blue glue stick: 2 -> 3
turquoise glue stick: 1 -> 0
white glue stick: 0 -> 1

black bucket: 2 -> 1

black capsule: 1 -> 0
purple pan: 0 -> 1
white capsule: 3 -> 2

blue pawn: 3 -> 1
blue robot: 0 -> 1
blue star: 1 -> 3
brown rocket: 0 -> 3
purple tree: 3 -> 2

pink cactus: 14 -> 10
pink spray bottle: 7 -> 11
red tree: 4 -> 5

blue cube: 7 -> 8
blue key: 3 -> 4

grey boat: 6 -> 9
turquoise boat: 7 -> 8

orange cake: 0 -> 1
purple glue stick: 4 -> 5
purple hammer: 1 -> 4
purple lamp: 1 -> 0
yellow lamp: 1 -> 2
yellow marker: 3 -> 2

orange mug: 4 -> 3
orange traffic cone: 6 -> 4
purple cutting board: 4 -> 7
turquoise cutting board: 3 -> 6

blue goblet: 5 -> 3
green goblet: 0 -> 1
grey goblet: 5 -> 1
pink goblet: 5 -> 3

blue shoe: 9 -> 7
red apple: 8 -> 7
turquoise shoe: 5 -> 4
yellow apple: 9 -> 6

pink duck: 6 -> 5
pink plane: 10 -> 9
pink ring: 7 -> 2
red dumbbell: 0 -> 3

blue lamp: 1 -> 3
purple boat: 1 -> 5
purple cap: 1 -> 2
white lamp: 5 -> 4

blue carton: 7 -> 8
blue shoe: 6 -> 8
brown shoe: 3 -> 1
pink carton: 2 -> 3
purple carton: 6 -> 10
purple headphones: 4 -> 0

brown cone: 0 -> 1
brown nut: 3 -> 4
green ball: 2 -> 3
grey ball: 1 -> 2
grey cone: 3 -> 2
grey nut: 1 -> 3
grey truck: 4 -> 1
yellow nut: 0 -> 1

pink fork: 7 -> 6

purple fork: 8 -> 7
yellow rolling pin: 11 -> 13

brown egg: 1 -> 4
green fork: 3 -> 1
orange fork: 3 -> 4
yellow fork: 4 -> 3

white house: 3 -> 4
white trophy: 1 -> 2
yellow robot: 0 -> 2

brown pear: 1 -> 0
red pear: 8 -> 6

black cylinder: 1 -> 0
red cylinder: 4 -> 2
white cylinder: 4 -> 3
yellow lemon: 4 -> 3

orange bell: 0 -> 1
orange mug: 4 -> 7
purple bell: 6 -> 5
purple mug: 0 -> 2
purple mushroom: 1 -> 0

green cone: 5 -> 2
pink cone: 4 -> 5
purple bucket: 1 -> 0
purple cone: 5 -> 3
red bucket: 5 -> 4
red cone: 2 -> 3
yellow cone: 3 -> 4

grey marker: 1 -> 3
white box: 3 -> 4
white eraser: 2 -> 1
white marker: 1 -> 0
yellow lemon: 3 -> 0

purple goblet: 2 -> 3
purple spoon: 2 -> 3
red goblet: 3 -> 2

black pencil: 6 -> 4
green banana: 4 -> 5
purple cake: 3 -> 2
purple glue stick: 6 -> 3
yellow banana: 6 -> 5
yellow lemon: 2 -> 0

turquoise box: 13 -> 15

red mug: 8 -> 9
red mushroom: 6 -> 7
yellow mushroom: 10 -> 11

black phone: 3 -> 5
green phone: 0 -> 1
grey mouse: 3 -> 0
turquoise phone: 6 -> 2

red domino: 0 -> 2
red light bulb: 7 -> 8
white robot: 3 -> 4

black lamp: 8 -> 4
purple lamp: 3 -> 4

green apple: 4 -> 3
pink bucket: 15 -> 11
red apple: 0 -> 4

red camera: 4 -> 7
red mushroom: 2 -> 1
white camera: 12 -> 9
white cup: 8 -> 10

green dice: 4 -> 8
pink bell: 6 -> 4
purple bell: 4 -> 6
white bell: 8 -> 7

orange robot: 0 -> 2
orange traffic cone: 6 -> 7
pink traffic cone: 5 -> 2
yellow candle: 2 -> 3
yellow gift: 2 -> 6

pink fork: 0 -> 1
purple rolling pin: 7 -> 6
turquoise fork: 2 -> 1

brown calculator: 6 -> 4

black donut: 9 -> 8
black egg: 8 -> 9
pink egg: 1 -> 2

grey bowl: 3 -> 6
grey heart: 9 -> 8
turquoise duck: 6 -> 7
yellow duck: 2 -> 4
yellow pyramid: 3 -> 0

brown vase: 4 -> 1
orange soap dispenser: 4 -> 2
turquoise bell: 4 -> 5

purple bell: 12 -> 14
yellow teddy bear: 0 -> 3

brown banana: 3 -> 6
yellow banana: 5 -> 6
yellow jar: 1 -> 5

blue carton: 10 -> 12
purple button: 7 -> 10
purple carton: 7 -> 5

• **Task to complete**
For the material above, reproduce exactly the lines from the line with "white marker: 1 -> 0" to the line with "pink bucket: 15 -> 11", inclusive, and exclude all others.

• **Expected output**
white marker: 1 -> 0
yellow lemon: 3 -> 0

purple goblet: 2 -> 3
purple spoon: 2 -> 3
red goblet: 3 -> 2

black pencil: 6 -> 4
green banana: 4 -> 5
purple cake: 3 -> 2
purple glue stick: 6 -> 3
yellow banana: 6 -> 5
yellow lemon: 2 -> 0

turquoise box: 13 -> 15

red mug: 8 -> 9
red mushroom: 6 -> 7
yellow mushroom: 10 -> 11

black phone: 3 -> 5
green phone: 0 -> 1
grey mouse: 3 -> 0
turquoise phone: 6 -> 2

red domino: 0 -> 2
red light bulb: 7 -> 8
white robot: 3 -> 4

black lamp: 8 -> 4
purple lamp: 3 -> 4

green apple: 4 -> 3
pink bucket: 15 -> 11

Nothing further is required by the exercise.